# Problem to work on
Filter these entries down to the lines that hold the word "left", and show each of them.

--- Data supplied ---

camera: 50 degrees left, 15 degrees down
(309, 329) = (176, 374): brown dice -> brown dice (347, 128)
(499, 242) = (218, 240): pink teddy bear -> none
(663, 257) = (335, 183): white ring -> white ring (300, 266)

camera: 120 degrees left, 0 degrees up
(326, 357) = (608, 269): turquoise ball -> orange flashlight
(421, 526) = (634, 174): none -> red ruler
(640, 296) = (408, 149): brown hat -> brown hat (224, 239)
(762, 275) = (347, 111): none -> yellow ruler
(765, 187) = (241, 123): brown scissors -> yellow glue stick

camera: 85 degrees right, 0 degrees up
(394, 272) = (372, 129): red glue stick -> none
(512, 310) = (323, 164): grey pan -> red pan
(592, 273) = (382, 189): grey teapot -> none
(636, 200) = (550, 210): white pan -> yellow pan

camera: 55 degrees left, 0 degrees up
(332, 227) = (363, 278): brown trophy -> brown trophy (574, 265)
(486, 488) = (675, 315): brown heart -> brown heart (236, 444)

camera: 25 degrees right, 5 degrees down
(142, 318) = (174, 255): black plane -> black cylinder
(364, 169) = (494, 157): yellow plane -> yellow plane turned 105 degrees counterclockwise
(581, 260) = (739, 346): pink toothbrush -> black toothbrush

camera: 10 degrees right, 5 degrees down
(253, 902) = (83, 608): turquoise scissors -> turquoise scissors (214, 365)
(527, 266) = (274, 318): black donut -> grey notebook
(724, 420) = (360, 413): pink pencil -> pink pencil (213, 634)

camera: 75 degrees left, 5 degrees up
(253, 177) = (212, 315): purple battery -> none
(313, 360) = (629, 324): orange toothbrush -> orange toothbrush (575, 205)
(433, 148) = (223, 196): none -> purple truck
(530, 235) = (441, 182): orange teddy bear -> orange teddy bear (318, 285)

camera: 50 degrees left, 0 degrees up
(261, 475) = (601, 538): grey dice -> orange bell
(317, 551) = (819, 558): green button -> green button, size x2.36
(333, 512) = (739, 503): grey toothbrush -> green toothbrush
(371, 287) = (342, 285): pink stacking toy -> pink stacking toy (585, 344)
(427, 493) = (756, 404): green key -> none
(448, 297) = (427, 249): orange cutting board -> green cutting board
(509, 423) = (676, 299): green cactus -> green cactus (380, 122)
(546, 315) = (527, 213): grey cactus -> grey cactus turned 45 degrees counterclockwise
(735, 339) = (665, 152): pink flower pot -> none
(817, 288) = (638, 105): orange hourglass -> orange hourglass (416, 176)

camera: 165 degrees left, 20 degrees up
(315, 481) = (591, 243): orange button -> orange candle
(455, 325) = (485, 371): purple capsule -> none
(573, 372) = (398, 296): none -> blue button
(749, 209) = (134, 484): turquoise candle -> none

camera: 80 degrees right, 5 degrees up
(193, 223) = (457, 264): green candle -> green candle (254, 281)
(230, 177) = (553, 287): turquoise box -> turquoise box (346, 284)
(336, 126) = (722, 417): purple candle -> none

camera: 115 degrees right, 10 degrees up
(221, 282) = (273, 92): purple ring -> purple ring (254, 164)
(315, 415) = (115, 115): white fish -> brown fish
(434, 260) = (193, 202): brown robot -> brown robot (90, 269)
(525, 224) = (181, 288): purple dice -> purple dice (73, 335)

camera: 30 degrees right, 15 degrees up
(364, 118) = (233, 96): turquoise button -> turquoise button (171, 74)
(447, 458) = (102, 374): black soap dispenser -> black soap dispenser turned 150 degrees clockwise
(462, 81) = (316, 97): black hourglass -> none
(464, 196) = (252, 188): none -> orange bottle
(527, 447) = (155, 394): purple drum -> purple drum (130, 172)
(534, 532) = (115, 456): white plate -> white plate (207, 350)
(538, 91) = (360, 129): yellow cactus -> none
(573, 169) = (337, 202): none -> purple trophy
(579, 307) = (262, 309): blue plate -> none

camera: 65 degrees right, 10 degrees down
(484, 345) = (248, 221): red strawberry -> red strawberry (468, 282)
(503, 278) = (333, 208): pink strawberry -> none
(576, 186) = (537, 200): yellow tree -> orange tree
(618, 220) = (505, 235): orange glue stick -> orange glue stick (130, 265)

---

# Task response
camera: 50 degrees left, 15 degrees down
camera: 120 degrees left, 0 degrees up
camera: 55 degrees left, 0 degrees up
camera: 75 degrees left, 5 degrees up
camera: 50 degrees left, 0 degrees up
camera: 165 degrees left, 20 degrees up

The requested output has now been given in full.